*Task description*. The records are to be restated in their entirety, word for word.

(Items from a data source)
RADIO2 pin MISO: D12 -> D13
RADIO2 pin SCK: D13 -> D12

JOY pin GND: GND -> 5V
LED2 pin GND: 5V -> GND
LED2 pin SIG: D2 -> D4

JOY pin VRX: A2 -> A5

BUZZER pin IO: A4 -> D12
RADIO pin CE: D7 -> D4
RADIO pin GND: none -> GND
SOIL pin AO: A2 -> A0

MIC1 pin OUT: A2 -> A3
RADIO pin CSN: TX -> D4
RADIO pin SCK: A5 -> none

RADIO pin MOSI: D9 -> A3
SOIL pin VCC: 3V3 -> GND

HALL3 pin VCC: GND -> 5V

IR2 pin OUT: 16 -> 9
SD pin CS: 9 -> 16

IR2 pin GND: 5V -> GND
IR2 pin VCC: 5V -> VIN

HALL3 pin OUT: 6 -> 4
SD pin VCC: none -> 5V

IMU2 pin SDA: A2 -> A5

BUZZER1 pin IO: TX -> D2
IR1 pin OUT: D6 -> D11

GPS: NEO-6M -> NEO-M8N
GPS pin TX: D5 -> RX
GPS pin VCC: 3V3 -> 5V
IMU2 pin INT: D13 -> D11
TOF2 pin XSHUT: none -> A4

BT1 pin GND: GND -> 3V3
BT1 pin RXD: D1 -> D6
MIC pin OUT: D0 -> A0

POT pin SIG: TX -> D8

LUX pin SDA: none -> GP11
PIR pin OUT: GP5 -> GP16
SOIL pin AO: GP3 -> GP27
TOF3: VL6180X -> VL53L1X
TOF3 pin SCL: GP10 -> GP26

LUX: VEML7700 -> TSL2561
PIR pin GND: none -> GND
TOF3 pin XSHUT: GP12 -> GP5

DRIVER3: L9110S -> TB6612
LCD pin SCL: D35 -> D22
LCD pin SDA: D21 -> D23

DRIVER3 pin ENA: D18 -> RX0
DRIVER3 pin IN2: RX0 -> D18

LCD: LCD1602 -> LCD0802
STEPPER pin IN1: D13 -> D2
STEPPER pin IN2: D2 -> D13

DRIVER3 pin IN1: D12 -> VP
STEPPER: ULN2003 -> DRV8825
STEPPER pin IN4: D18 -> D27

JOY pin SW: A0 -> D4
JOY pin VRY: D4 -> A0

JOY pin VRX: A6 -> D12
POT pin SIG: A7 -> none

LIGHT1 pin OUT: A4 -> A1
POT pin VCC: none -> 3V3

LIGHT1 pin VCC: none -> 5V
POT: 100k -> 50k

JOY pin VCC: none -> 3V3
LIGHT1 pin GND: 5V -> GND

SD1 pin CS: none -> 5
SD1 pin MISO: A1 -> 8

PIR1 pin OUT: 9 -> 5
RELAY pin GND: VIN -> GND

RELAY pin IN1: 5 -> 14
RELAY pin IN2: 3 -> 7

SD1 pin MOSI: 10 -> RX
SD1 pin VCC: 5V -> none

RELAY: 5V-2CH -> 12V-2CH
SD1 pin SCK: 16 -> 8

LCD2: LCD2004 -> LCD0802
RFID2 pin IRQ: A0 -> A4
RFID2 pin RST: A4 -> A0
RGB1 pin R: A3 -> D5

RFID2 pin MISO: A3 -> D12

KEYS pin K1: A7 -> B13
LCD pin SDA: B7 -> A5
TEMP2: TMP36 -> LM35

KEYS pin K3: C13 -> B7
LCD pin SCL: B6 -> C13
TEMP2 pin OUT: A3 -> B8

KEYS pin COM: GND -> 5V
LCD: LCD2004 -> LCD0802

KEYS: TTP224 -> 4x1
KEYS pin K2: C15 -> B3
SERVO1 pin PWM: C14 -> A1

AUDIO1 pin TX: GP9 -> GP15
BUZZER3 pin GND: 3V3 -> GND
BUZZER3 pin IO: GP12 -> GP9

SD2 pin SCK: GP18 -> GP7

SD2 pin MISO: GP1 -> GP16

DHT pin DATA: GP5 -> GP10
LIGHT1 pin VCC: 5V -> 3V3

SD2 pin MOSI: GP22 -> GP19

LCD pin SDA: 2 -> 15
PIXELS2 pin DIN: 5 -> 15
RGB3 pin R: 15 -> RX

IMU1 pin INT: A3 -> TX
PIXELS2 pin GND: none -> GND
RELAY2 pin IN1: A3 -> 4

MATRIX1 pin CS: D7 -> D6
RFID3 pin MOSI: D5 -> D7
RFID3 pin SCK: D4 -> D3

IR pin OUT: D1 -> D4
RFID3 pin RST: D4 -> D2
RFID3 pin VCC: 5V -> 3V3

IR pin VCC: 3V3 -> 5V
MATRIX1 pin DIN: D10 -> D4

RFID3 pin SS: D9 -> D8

*Response to this exercise*.
RADIO2 pin MISO: D12 -> D13
RADIO2 pin SCK: D13 -> D12

JOY pin GND: GND -> 5V
LED2 pin GND: 5V -> GND
LED2 pin SIG: D2 -> D4

JOY pin VRX: A2 -> A5

BUZZER pin IO: A4 -> D12
RADIO pin CE: D7 -> D4
RADIO pin GND: none -> GND
SOIL pin AO: A2 -> A0

MIC1 pin OUT: A2 -> A3
RADIO pin CSN: TX -> D4
RADIO pin SCK: A5 -> none

RADIO pin MOSI: D9 -> A3
SOIL pin VCC: 3V3 -> GND

HALL3 pin VCC: GND -> 5V

IR2 pin OUT: 16 -> 9
SD pin CS: 9 -> 16

IR2 pin GND: 5V -> GND
IR2 pin VCC: 5V -> VIN

HALL3 pin OUT: 6 -> 4
SD pin VCC: none -> 5V

IMU2 pin SDA: A2 -> A5

BUZZER1 pin IO: TX -> D2
IR1 pin OUT: D6 -> D11

GPS: NEO-6M -> NEO-M8N
GPS pin TX: D5 -> RX
GPS pin VCC: 3V3 -> 5V
IMU2 pin INT: D13 -> D11
TOF2 pin XSHUT: none -> A4

BT1 pin GND: GND -> 3V3
BT1 pin RXD: D1 -> D6
MIC pin OUT: D0 -> A0

POT pin SIG: TX -> D8

LUX pin SDA: none -> GP11
PIR pin OUT: GP5 -> GP16
SOIL pin AO: GP3 -> GP27
TOF3: VL6180X -> VL53L1X
TOF3 pin SCL: GP10 -> GP26

LUX: VEML7700 -> TSL2561
PIR pin GND: none -> GND
TOF3 pin XSHUT: GP12 -> GP5

DRIVER3: L9110S -> TB6612
LCD pin SCL: D35 -> D22
LCD pin SDA: D21 -> D23

DRIVER3 pin ENA: D18 -> RX0
DRIVER3 pin IN2: RX0 -> D18

LCD: LCD1602 -> LCD0802
STEPPER pin IN1: D13 -> D2
STEPPER pin IN2: D2 -> D13

DRIVER3 pin IN1: D12 -> VP
STEPPER: ULN2003 -> DRV8825
STEPPER pin IN4: D18 -> D27

JOY pin SW: A0 -> D4
JOY pin VRY: D4 -> A0

JOY pin VRX: A6 -> D12
POT pin SIG: A7 -> none

LIGHT1 pin OUT: A4 -> A1
POT pin VCC: none -> 3V3

LIGHT1 pin VCC: none -> 5V
POT: 100k -> 50k

JOY pin VCC: none -> 3V3
LIGHT1 pin GND: 5V -> GND

SD1 pin CS: none -> 5
SD1 pin MISO: A1 -> 8

PIR1 pin OUT: 9 -> 5
RELAY pin GND: VIN -> GND

RELAY pin IN1: 5 -> 14
RELAY pin IN2: 3 -> 7

SD1 pin MOSI: 10 -> RX
SD1 pin VCC: 5V -> none

RELAY: 5V-2CH -> 12V-2CH
SD1 pin SCK: 16 -> 8

LCD2: LCD2004 -> LCD0802
RFID2 pin IRQ: A0 -> A4
RFID2 pin RST: A4 -> A0
RGB1 pin R: A3 -> D5

RFID2 pin MISO: A3 -> D12

KEYS pin K1: A7 -> B13
LCD pin SDA: B7 -> A5
TEMP2: TMP36 -> LM35

KEYS pin K3: C13 -> B7
LCD pin SCL: B6 -> C13
TEMP2 pin OUT: A3 -> B8

KEYS pin COM: GND -> 5V
LCD: LCD2004 -> LCD0802

KEYS: TTP224 -> 4x1
KEYS pin K2: C15 -> B3
SERVO1 pin PWM: C14 -> A1

AUDIO1 pin TX: GP9 -> GP15
BUZZER3 pin GND: 3V3 -> GND
BUZZER3 pin IO: GP12 -> GP9

SD2 pin SCK: GP18 -> GP7

SD2 pin MISO: GP1 -> GP16

DHT pin DATA: GP5 -> GP10
LIGHT1 pin VCC: 5V -> 3V3

SD2 pin MOSI: GP22 -> GP19

LCD pin SDA: 2 -> 15
PIXELS2 pin DIN: 5 -> 15
RGB3 pin R: 15 -> RX

IMU1 pin INT: A3 -> TX
PIXELS2 pin GND: none -> GND
RELAY2 pin IN1: A3 -> 4

MATRIX1 pin CS: D7 -> D6
RFID3 pin MOSI: D5 -> D7
RFID3 pin SCK: D4 -> D3

IR pin OUT: D1 -> D4
RFID3 pin RST: D4 -> D2
RFID3 pin VCC: 5V -> 3V3

IR pin VCC: 3V3 -> 5V
MATRIX1 pin DIN: D10 -> D4

RFID3 pin SS: D9 -> D8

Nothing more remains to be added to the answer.